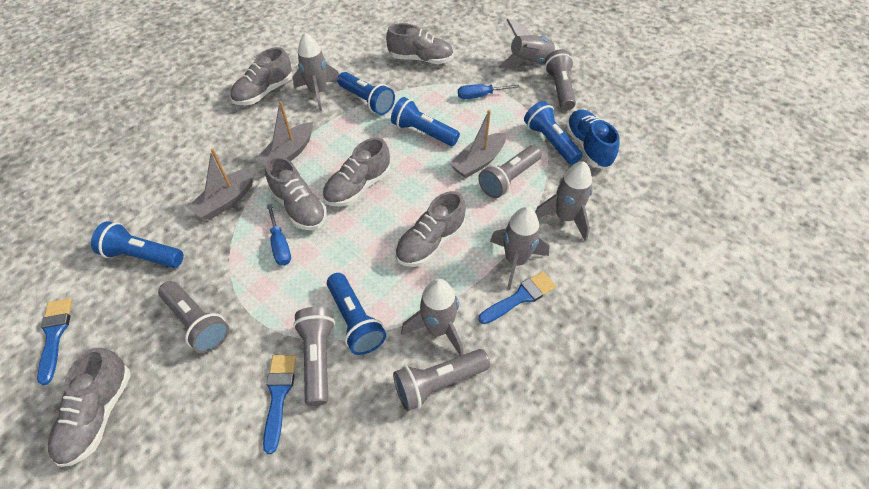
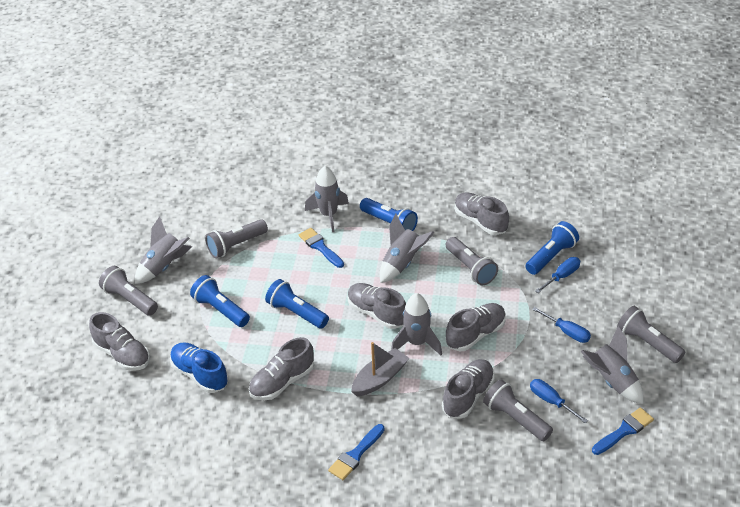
blue flashlight: [91,221,184,268] [327,273,386,355] [337,72,395,115] [391,97,460,146] [524,101,583,165] = 5 -> [190,275,250,327] [265,279,329,329] [360,198,418,231] [525,221,579,275] = 4
blue screwdriver: [267,204,291,266] [458,84,520,99] = 2 -> [530,379,588,423] [532,307,591,343] [535,257,580,293] = 3
grey boat: [188,148,255,220] [255,101,313,165] [450,110,506,178] = 3 -> [351,342,409,397] = 1

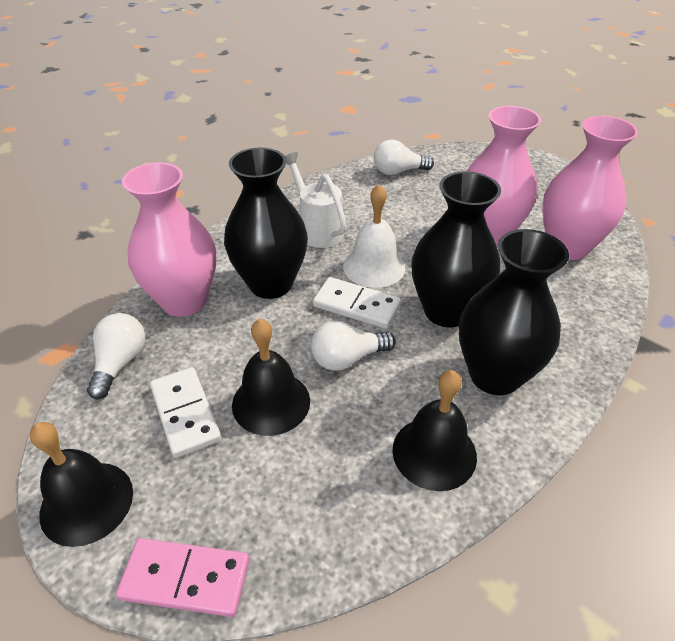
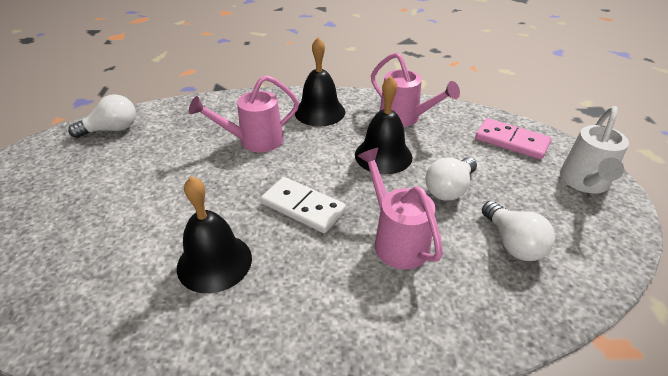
black vase: [224,147,308,299] [411,171,501,327] [459,229,569,395] = 3 -> none = 0
pink vase: [122,162,216,317] [467,106,541,247] [542,116,638,260] = 3 -> none = 0
pink watering can: none = 0 -> [189,75,299,152] [358,148,443,269] [371,52,460,127] = 3
white bell: [343,184,406,288] = 1 -> none = 0
white domino: [150,367,221,458] [313,277,401,329] = 2 -> [261,177,346,233] = 1

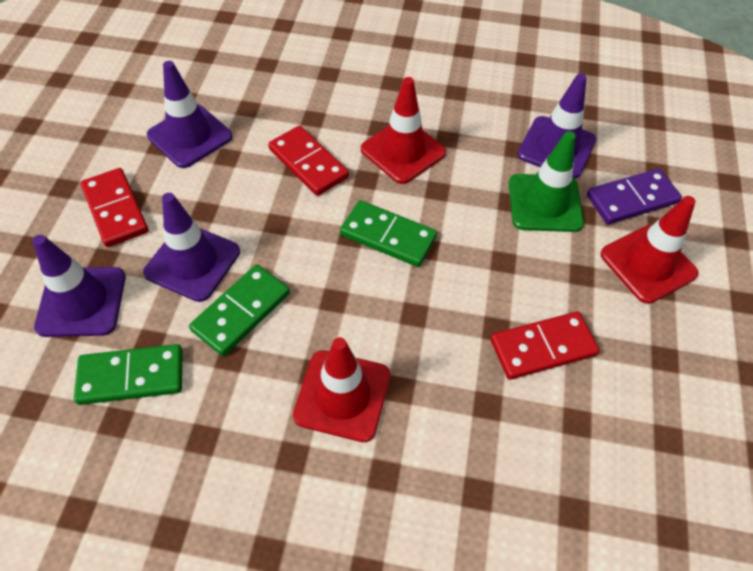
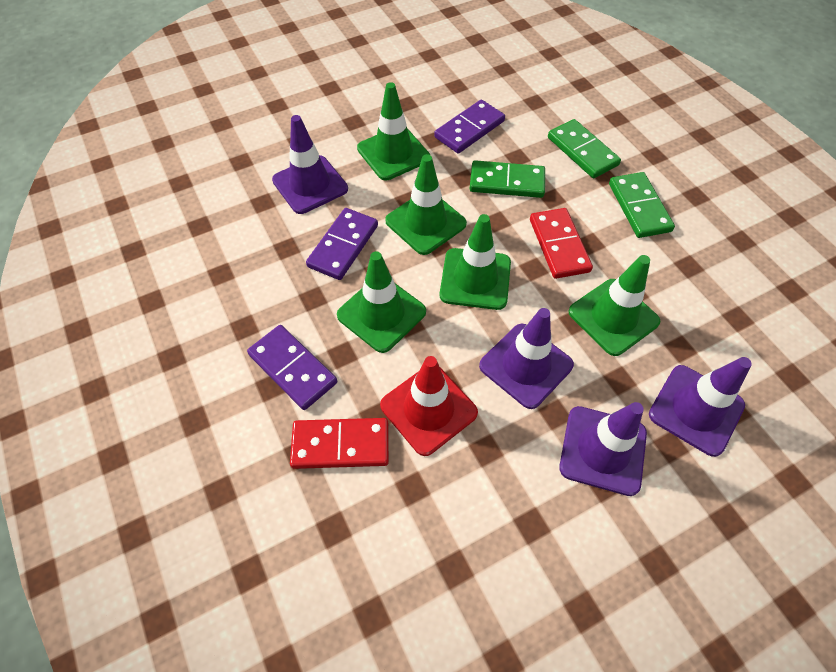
green traffic cone: [509,131,584,232] = 1 -> [337,251,426,353] [357,82,430,180] [385,154,467,255] [440,214,511,310] [568,255,660,356] = 5
purple domino: [587,169,682,224] = 1 -> [247,325,337,410] [306,208,378,280] [434,100,505,153] = 3
red domino: [81,168,148,247] [268,126,349,196] [491,311,600,380] = 3 -> [290,418,389,469] [530,208,593,279] = 2
red traffic cone: [293,337,390,442] [361,77,446,184] [601,196,699,304] = 3 -> [380,356,478,456] = 1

REQUIRED ACTION » Your answer should be a single number: the count of lines in the entries that contain "none".

RESPONSE BELOW » 4